● EXERCISE DESCRIPTION: Only the lines from the one containing "Outline vessel or blood." through the final line of the material below should be output, exactly as they stand.

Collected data
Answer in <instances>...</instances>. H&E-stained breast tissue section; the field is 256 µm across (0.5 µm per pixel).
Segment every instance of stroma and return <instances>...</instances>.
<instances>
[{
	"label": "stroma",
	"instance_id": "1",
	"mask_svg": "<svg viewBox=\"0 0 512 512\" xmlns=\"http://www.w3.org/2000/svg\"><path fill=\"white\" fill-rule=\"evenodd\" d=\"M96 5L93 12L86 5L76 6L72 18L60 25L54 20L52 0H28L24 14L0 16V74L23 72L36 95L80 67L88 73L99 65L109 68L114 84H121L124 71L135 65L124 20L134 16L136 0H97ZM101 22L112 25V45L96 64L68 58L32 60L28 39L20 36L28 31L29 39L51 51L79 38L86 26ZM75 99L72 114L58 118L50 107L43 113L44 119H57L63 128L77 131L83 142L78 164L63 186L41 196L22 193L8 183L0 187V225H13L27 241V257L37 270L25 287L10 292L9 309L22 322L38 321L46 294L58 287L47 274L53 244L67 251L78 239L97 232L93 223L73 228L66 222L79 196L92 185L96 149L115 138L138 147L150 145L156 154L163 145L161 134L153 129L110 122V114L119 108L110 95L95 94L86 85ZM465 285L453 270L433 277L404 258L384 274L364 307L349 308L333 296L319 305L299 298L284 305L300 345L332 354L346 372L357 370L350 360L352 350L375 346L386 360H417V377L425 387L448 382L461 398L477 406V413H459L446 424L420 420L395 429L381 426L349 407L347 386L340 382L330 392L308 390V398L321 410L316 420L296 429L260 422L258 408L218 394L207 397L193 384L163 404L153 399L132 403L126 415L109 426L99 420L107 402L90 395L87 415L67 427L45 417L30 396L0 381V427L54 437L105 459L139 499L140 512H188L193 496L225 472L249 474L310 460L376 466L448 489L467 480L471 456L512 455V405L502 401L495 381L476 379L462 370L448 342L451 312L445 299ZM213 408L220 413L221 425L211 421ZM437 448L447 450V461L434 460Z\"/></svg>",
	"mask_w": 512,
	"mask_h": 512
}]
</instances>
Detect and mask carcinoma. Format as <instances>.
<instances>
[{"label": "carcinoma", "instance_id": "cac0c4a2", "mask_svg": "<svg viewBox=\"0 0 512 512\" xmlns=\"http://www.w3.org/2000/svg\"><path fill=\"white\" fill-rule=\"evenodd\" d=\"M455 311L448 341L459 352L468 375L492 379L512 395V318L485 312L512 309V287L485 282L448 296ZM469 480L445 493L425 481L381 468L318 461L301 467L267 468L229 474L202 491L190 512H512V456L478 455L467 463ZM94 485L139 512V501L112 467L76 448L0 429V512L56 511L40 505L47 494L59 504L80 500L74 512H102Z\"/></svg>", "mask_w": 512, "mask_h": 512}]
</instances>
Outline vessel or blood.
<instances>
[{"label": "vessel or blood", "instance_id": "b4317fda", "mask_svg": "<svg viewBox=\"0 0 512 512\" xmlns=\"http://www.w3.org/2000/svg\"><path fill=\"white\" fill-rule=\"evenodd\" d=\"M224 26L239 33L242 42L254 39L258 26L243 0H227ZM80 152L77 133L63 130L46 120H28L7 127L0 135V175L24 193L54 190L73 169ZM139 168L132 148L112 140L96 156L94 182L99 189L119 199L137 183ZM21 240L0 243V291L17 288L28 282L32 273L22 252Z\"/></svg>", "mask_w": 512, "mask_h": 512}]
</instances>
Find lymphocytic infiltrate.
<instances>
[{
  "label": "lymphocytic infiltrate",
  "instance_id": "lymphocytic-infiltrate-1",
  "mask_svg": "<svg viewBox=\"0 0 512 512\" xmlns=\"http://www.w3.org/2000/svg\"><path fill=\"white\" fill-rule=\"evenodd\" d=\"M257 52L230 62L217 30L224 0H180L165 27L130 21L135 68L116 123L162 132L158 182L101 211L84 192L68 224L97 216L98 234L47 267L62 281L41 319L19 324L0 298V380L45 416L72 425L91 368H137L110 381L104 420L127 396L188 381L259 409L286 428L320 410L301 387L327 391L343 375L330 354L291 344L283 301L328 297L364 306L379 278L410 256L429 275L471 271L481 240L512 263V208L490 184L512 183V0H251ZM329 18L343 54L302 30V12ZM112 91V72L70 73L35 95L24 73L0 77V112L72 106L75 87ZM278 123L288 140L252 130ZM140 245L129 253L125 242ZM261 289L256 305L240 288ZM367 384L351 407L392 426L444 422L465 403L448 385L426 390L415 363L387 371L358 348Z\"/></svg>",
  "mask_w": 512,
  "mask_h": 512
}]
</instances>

● SOLUTION TO THE EXERCISE:
Outline vessel or blood.
<instances>
[{"label": "vessel or blood", "instance_id": "b4317fda", "mask_svg": "<svg viewBox=\"0 0 512 512\" xmlns=\"http://www.w3.org/2000/svg\"><path fill=\"white\" fill-rule=\"evenodd\" d=\"M224 26L239 33L242 42L254 39L258 26L243 0H227ZM80 152L77 133L63 130L46 120H28L7 127L0 135V175L24 193L54 190L73 169ZM139 168L132 148L112 140L96 156L94 182L99 189L119 199L137 183ZM21 240L0 243V291L17 288L28 282L32 273L22 252Z\"/></svg>", "mask_w": 512, "mask_h": 512}]
</instances>
Find lymphocytic infiltrate.
<instances>
[{
  "label": "lymphocytic infiltrate",
  "instance_id": "lymphocytic-infiltrate-1",
  "mask_svg": "<svg viewBox=\"0 0 512 512\" xmlns=\"http://www.w3.org/2000/svg\"><path fill=\"white\" fill-rule=\"evenodd\" d=\"M257 52L230 62L217 30L224 0H180L165 27L130 21L135 68L116 123L162 132L158 182L101 211L84 192L68 224L97 216L98 234L47 267L62 281L41 319L19 324L0 298V380L45 416L72 425L91 368H137L110 381L104 420L127 396L188 381L259 409L286 428L320 410L301 387L327 391L343 375L330 354L291 344L283 301L328 297L364 306L379 278L410 256L429 275L471 271L481 240L512 263V208L490 184L512 183V0H251ZM329 18L343 54L302 30V12ZM112 91V72L70 73L35 95L24 73L0 77V112L72 106L75 87ZM278 123L288 140L252 130ZM140 245L129 253L125 242ZM261 289L256 305L240 288ZM367 384L351 407L392 426L444 422L465 403L448 385L426 390L415 363L387 371L358 348Z\"/></svg>",
  "mask_w": 512,
  "mask_h": 512
}]
</instances>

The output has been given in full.